Edit tracking data:
****************************************

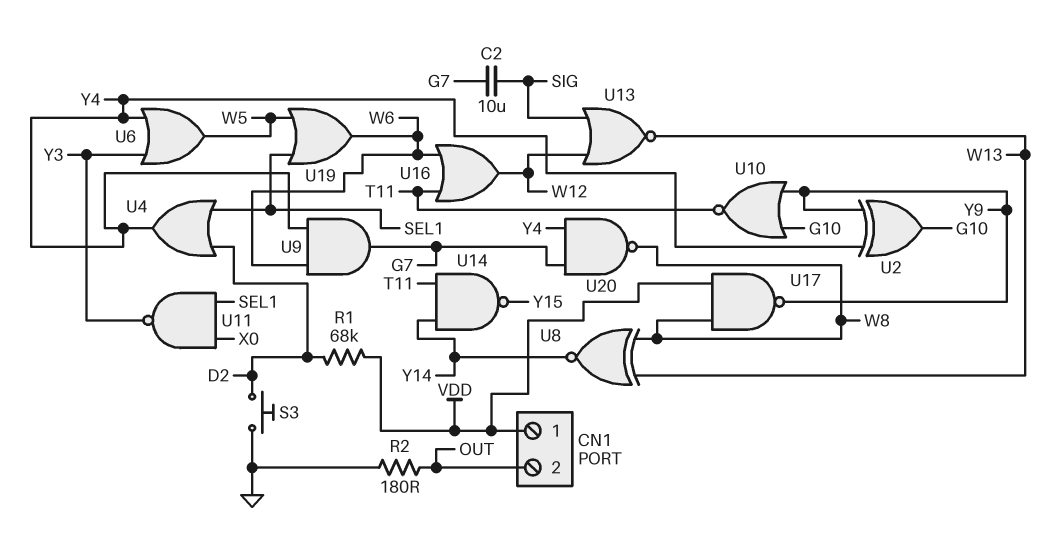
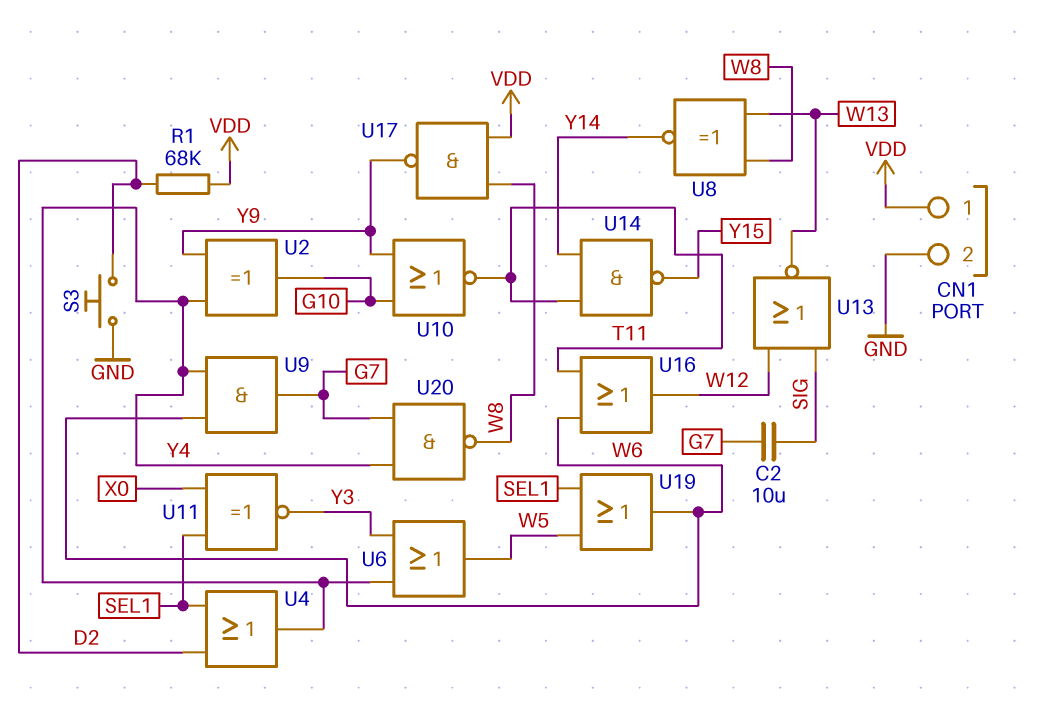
CN1 pin 2: OUT -> GND
R2: 180 (GND, OUT) -> none
U11: NAND (in SEL1, in X0, out Y3) -> XNOR (in SEL1, in X0, out Y3)

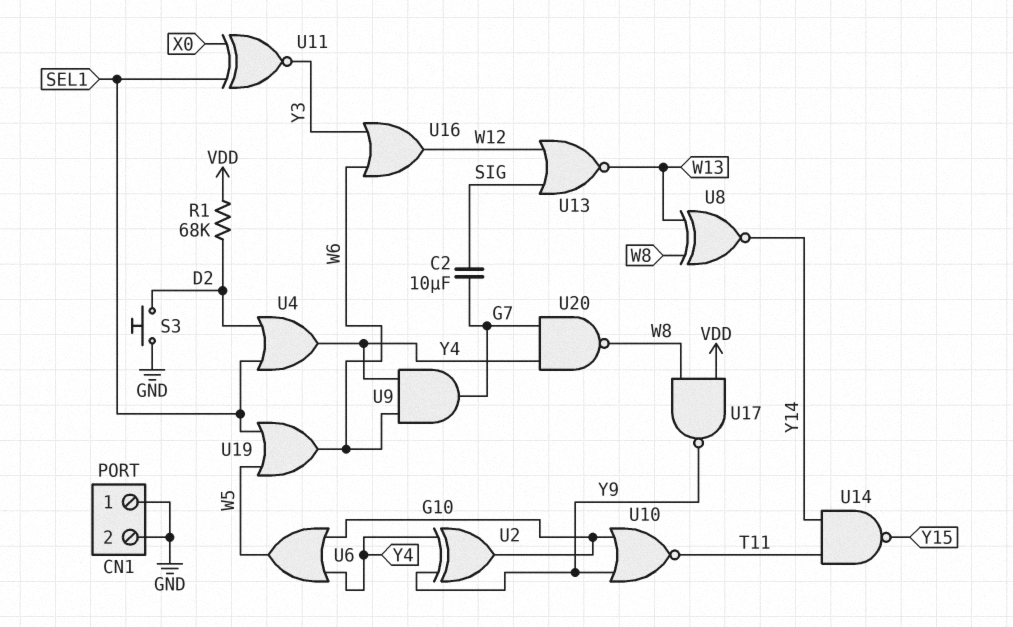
CN1 pin 1: VDD -> GND
U6: OR (in Y3, in Y4, out W5) -> OR (in G10, in Y4, out W5)
U16: OR (in T11, in W6, out W12) -> OR (in W6, in Y3, out W12)

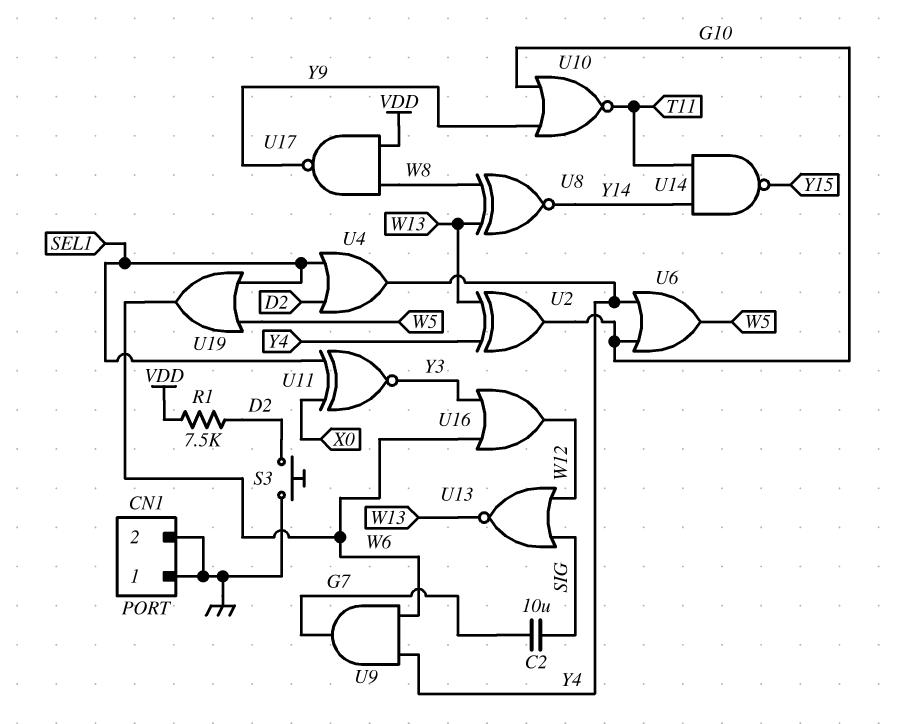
R1: 68k (D2, VDD) -> 7.5k (D2, VDD)
U2: XOR (in Y4, in Y9, out G10) -> XOR (in W13, in Y4, out G10)
U20: NAND (in G7, in Y4, out W8) -> none

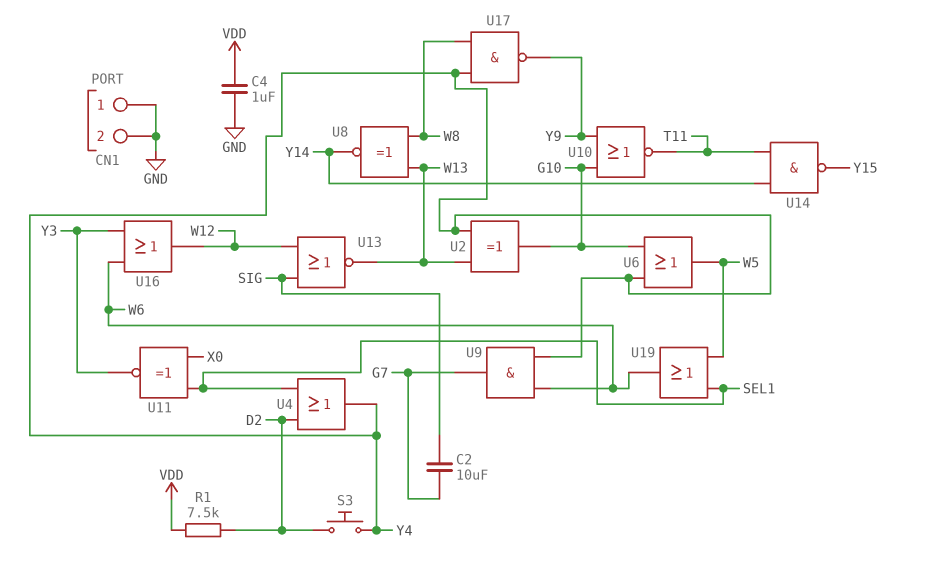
C4: none -> 1uF (GND, VDD)
S3: button (D2, GND) -> button (D2, Y4)
U17: NAND (in VDD, in W8, out Y9) -> NAND (in W8, in Y4, out Y9)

****************************************

WORK ITEM: Copy all lines of the records in which the string "NAND" can be found.

ANSWER:
U11: NAND (in SEL1, in X0, out Y3) -> XNOR (in SEL1, in X0, out Y3)
U20: NAND (in G7, in Y4, out W8) -> none
U17: NAND (in VDD, in W8, out Y9) -> NAND (in W8, in Y4, out Y9)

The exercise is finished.